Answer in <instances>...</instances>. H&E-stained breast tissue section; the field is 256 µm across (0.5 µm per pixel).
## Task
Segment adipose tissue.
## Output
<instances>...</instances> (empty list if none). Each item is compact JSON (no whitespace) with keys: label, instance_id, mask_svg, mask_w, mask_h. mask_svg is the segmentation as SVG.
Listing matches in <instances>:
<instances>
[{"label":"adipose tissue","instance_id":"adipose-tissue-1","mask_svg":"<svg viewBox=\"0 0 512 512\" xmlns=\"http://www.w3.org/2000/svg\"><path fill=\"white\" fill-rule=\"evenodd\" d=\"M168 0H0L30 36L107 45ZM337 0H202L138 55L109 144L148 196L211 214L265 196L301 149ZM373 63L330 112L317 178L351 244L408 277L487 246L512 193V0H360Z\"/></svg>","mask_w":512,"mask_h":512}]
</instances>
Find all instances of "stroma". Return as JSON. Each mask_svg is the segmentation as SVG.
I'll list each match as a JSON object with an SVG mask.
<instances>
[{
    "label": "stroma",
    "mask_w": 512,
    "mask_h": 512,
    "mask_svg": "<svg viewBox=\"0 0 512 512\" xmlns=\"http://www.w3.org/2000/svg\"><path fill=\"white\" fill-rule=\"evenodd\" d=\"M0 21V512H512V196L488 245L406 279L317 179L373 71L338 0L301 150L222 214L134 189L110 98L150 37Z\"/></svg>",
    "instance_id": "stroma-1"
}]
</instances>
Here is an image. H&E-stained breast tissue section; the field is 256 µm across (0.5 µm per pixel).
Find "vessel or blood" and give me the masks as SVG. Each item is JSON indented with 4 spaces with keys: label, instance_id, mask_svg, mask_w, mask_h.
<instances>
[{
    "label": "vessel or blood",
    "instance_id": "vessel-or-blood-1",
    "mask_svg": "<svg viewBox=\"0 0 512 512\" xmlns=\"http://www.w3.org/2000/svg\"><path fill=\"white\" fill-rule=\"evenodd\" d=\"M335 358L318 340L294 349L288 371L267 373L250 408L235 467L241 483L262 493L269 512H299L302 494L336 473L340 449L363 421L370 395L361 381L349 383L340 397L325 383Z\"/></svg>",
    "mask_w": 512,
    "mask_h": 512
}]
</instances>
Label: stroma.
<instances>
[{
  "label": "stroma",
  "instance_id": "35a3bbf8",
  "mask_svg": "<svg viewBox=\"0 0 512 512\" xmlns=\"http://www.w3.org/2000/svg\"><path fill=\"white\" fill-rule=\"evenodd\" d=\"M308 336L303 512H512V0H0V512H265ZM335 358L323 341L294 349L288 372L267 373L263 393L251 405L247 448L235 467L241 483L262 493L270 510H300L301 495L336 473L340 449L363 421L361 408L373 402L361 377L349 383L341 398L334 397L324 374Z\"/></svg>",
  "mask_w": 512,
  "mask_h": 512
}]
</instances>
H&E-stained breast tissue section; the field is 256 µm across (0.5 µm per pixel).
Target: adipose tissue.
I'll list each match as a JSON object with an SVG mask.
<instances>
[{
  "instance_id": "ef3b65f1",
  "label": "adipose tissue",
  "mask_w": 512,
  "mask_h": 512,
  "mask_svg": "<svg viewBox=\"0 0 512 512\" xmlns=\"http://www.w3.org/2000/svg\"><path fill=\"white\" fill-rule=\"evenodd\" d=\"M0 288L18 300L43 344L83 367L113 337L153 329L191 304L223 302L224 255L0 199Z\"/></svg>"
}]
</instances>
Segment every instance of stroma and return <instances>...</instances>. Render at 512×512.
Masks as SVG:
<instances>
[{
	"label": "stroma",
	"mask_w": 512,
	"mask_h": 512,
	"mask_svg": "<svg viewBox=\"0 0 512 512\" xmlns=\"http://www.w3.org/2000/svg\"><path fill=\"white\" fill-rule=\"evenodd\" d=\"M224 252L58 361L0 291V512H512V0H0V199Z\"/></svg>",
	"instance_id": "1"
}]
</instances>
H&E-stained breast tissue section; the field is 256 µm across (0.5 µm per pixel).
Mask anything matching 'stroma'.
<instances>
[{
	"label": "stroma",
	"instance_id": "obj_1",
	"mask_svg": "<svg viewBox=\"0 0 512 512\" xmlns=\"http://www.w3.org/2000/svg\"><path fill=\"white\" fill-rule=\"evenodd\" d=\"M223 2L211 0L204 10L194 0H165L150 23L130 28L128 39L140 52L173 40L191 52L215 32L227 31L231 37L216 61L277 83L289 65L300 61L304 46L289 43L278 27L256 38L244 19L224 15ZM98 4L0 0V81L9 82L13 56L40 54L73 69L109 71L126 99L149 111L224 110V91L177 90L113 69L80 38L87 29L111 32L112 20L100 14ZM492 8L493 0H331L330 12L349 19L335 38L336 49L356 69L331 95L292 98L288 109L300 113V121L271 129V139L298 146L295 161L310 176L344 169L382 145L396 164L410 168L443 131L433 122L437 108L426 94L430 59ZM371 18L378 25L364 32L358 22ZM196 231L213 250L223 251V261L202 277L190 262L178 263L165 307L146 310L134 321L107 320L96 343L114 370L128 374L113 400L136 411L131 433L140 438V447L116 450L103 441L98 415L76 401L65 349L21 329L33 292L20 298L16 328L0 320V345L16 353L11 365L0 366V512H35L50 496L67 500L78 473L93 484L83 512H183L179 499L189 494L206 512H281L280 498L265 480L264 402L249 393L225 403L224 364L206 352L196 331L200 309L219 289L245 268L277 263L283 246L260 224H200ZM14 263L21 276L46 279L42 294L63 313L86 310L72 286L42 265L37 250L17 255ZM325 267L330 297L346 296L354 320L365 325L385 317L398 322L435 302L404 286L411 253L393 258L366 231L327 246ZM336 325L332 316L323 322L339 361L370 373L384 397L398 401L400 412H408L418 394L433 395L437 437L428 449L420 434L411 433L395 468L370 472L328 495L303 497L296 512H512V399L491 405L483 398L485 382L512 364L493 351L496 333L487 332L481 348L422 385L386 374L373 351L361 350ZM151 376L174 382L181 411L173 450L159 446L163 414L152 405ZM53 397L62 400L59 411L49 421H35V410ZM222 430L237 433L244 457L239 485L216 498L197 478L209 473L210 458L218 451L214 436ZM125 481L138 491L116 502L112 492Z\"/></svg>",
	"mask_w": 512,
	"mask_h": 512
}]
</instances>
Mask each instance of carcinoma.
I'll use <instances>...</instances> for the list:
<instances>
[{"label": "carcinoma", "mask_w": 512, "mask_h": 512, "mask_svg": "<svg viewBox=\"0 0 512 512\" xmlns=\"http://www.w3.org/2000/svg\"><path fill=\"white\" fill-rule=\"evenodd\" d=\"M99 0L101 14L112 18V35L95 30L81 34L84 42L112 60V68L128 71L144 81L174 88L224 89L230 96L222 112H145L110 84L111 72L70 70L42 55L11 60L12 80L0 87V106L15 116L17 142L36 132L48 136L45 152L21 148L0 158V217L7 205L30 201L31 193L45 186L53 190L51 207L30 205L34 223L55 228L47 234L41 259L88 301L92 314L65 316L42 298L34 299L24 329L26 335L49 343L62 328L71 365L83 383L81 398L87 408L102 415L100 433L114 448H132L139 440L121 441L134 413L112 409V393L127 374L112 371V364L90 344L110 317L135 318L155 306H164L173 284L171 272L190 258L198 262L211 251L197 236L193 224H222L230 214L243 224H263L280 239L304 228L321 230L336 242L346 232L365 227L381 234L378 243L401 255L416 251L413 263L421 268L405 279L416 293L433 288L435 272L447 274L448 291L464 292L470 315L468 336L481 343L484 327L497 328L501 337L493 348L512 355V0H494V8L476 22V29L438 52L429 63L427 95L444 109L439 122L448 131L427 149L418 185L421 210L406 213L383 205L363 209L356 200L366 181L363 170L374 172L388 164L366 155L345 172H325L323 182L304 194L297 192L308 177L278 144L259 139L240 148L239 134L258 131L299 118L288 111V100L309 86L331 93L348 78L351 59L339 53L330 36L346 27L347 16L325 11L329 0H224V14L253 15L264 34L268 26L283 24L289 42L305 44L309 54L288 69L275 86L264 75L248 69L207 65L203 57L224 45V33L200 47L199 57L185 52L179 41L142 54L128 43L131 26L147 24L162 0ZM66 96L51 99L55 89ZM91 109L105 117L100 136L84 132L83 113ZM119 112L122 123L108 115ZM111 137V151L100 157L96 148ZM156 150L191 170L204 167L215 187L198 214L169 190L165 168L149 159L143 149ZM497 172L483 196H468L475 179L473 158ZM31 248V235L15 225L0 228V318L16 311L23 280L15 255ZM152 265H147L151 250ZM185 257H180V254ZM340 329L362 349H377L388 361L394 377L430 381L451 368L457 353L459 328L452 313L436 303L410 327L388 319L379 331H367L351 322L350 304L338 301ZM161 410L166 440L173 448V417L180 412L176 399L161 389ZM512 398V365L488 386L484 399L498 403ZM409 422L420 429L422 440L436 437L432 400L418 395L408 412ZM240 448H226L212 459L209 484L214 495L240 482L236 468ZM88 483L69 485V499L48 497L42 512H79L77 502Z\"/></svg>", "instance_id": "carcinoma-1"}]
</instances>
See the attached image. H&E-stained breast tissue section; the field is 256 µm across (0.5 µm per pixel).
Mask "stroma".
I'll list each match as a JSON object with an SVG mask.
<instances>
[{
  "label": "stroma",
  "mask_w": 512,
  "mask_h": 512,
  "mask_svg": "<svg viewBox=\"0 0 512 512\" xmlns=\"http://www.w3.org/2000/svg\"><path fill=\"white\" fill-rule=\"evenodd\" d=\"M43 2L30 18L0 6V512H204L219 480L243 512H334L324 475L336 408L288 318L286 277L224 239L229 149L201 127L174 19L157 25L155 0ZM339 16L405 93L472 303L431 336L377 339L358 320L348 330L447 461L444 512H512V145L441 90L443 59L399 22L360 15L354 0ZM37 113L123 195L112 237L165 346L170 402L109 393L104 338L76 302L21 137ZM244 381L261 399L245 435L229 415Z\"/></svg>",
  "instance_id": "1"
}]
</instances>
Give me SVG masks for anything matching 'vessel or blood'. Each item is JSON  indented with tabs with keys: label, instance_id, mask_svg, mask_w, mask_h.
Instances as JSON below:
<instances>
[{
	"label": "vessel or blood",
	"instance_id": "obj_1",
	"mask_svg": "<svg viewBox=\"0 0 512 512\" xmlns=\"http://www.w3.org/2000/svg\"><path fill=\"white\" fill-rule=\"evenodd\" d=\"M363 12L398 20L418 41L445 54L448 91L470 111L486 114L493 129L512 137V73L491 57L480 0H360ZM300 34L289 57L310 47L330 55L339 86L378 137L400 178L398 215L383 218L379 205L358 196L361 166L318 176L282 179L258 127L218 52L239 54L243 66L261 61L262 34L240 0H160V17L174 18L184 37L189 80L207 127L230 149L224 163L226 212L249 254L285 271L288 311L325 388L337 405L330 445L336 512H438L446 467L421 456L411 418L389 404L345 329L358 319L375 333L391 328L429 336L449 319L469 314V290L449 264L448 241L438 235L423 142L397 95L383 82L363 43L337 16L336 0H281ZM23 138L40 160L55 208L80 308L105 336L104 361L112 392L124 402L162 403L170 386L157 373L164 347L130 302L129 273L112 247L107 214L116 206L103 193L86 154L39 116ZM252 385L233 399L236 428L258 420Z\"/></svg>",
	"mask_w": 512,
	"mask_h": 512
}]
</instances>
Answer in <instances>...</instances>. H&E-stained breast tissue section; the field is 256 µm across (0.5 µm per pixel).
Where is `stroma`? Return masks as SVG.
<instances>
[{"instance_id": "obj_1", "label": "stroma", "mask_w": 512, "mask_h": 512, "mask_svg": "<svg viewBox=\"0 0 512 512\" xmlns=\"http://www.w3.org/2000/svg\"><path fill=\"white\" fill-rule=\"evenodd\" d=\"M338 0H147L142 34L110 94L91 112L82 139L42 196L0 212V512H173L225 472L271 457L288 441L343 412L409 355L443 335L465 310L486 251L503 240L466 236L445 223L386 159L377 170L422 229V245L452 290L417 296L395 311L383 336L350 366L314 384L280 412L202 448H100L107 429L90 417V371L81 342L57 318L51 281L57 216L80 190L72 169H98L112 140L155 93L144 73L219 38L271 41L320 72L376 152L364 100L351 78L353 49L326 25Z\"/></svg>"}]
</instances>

============

_WRITTEN EXERCISE:_ Show the lines that mention the word "image".

_EXERCISE ANSWER:_
Here is an image. H&E-stained breast tissue section; the field is 256 µm across (0.5 µm per pixel).
See the attached image. H&E-stained breast tissue section; the field is 256 µm across (0.5 µm per pixel).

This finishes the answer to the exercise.